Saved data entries
**********

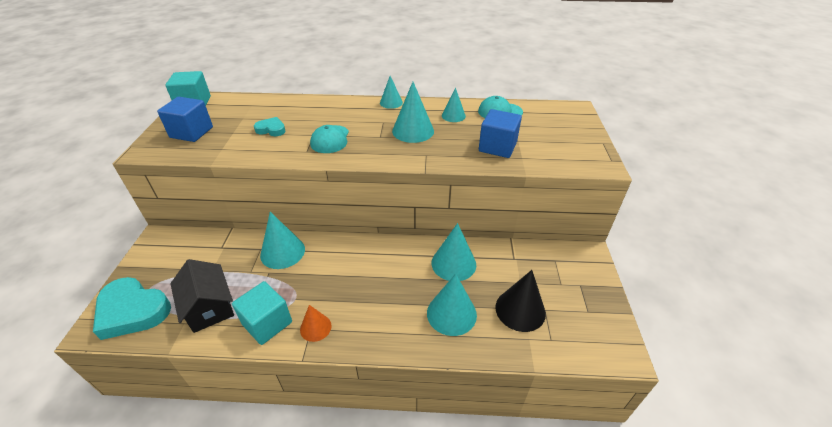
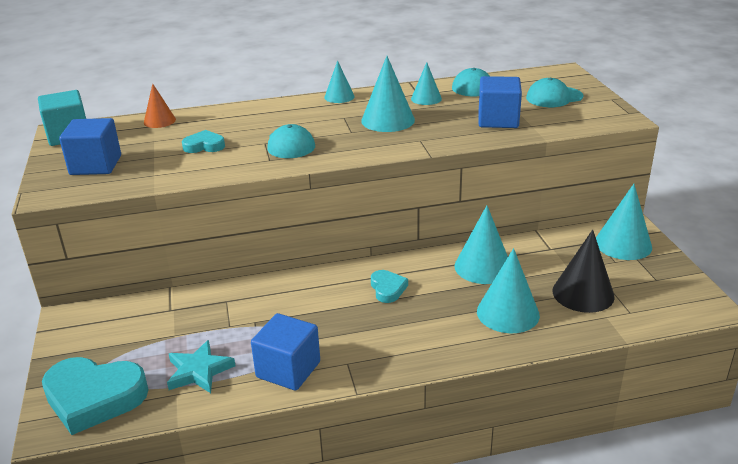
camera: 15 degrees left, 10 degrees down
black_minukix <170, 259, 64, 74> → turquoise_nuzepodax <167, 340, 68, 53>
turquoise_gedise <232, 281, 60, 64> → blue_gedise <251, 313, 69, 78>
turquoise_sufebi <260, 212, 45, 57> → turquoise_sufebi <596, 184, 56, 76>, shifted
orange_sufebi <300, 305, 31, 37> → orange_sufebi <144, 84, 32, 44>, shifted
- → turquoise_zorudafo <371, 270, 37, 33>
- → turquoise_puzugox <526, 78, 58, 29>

**********

**EXERCISE PROMPT**
Nothing but the lines from the one with "black_minukix <170, 259, 64, 74>" through the end of the data above should be reproduced, each exactly, both ends included.

**EXPECTED ANSWER**
black_minukix <170, 259, 64, 74> → turquoise_nuzepodax <167, 340, 68, 53>
turquoise_gedise <232, 281, 60, 64> → blue_gedise <251, 313, 69, 78>
turquoise_sufebi <260, 212, 45, 57> → turquoise_sufebi <596, 184, 56, 76>, shifted
orange_sufebi <300, 305, 31, 37> → orange_sufebi <144, 84, 32, 44>, shifted
- → turquoise_zorudafo <371, 270, 37, 33>
- → turquoise_puzugox <526, 78, 58, 29>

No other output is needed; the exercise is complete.